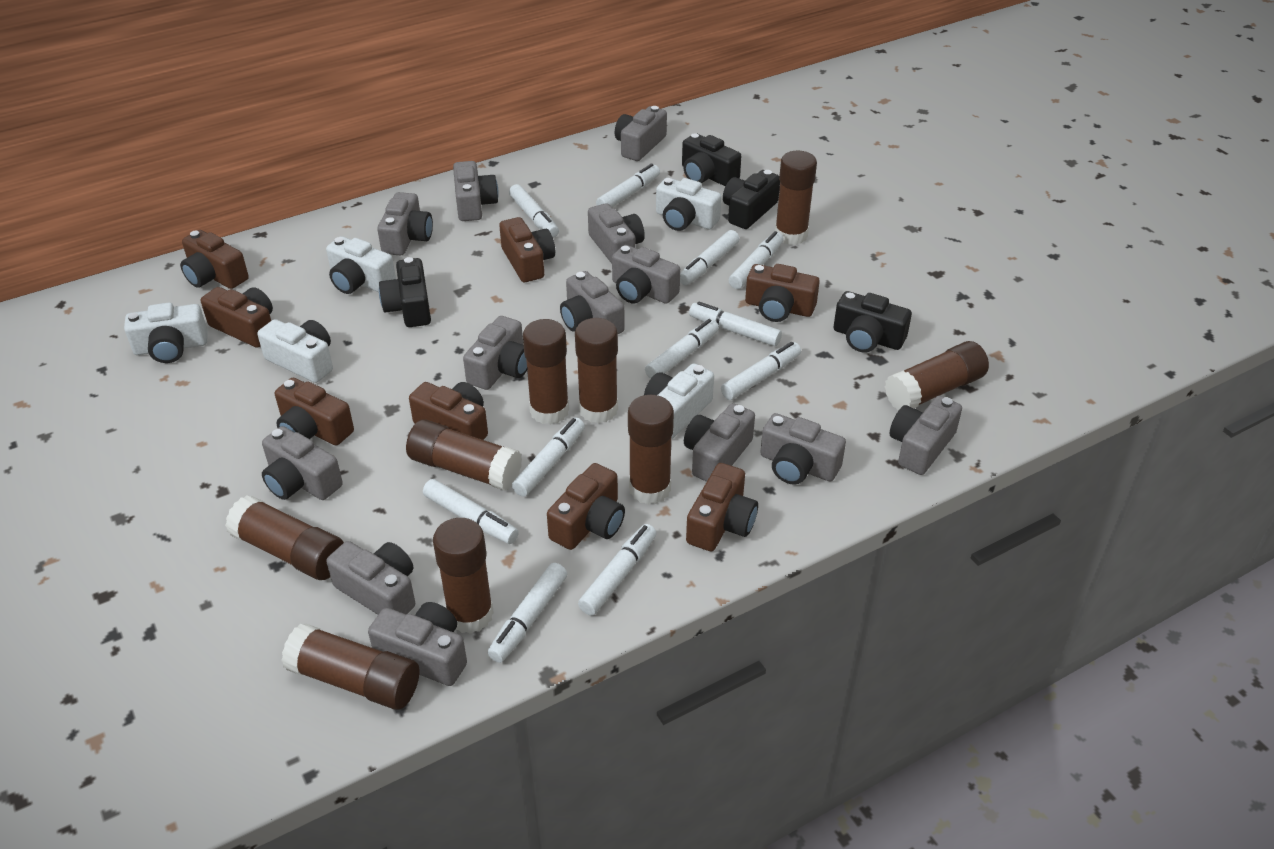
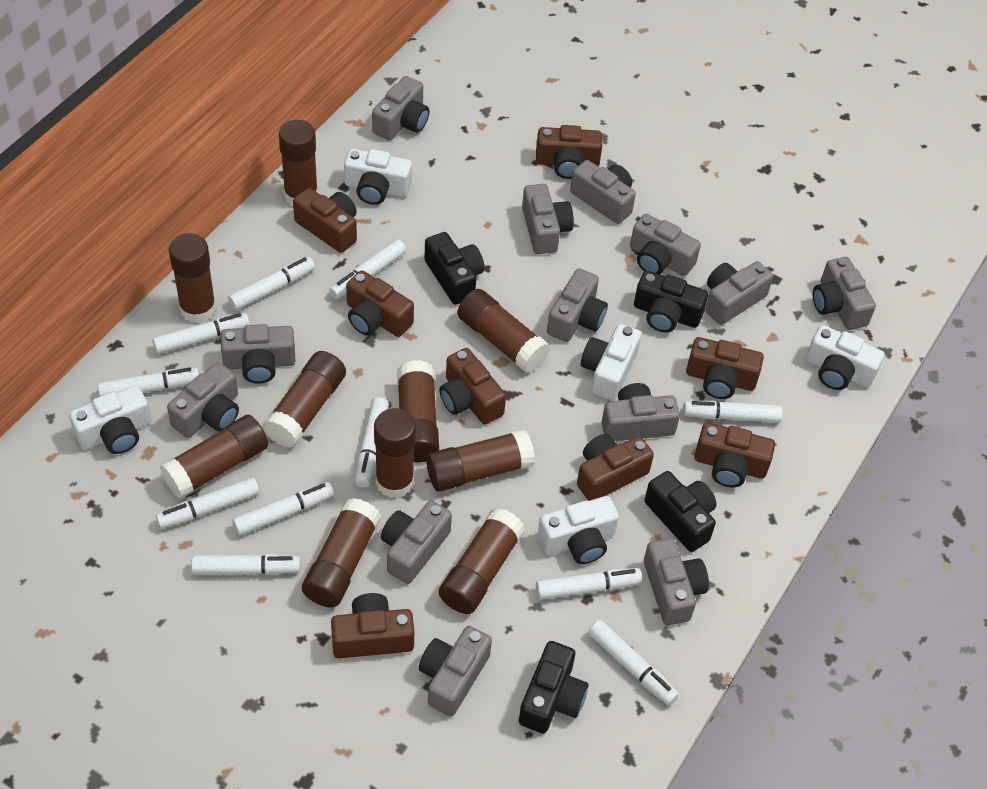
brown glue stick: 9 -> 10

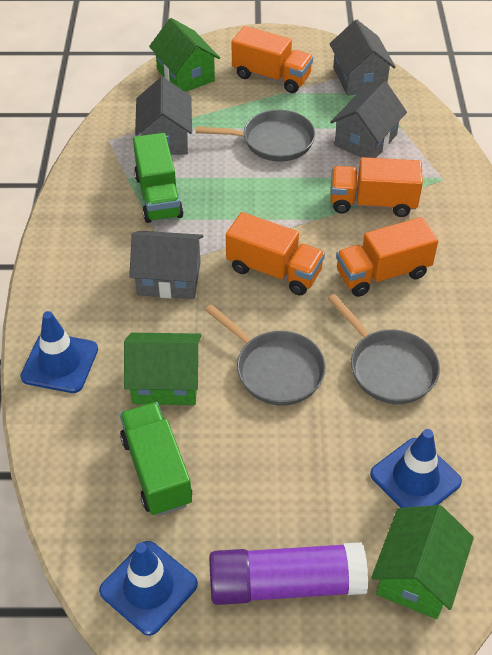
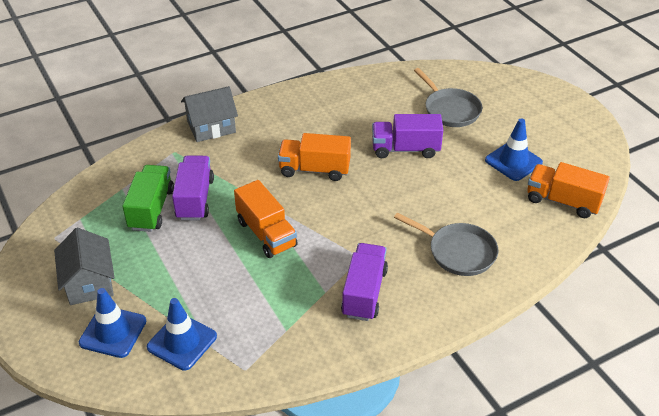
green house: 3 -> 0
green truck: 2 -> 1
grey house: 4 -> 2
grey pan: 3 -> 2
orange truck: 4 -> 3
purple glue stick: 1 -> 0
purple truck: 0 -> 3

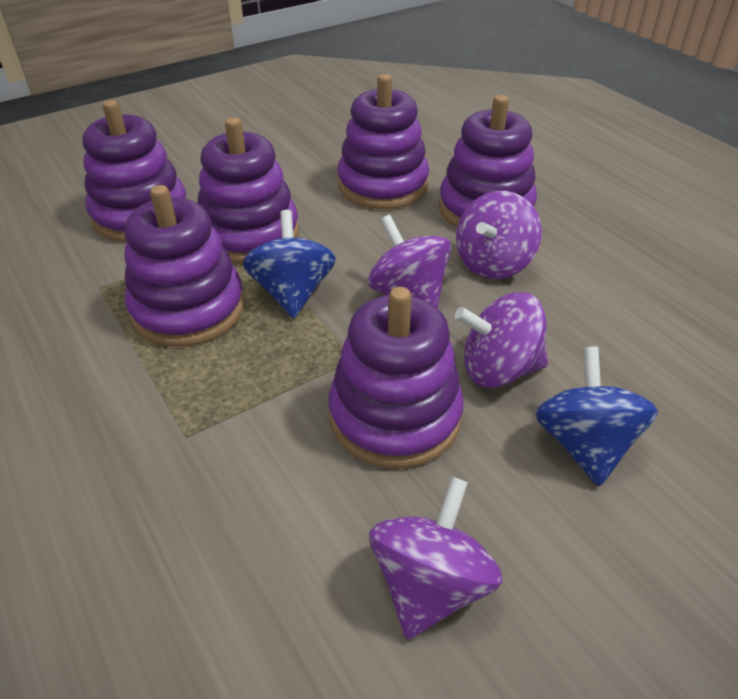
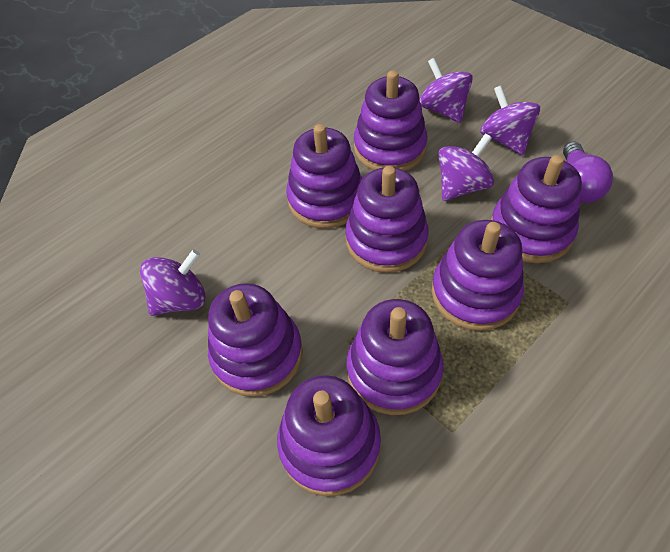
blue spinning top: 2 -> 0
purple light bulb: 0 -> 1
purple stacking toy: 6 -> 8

──────────

**THE PROBLEM**
The records above, minus their pictures, are to be returned word for word.

**RESPONSE BELOW**
brown glue stick: 9 -> 10

green house: 3 -> 0
green truck: 2 -> 1
grey house: 4 -> 2
grey pan: 3 -> 2
orange truck: 4 -> 3
purple glue stick: 1 -> 0
purple truck: 0 -> 3

blue spinning top: 2 -> 0
purple light bulb: 0 -> 1
purple stacking toy: 6 -> 8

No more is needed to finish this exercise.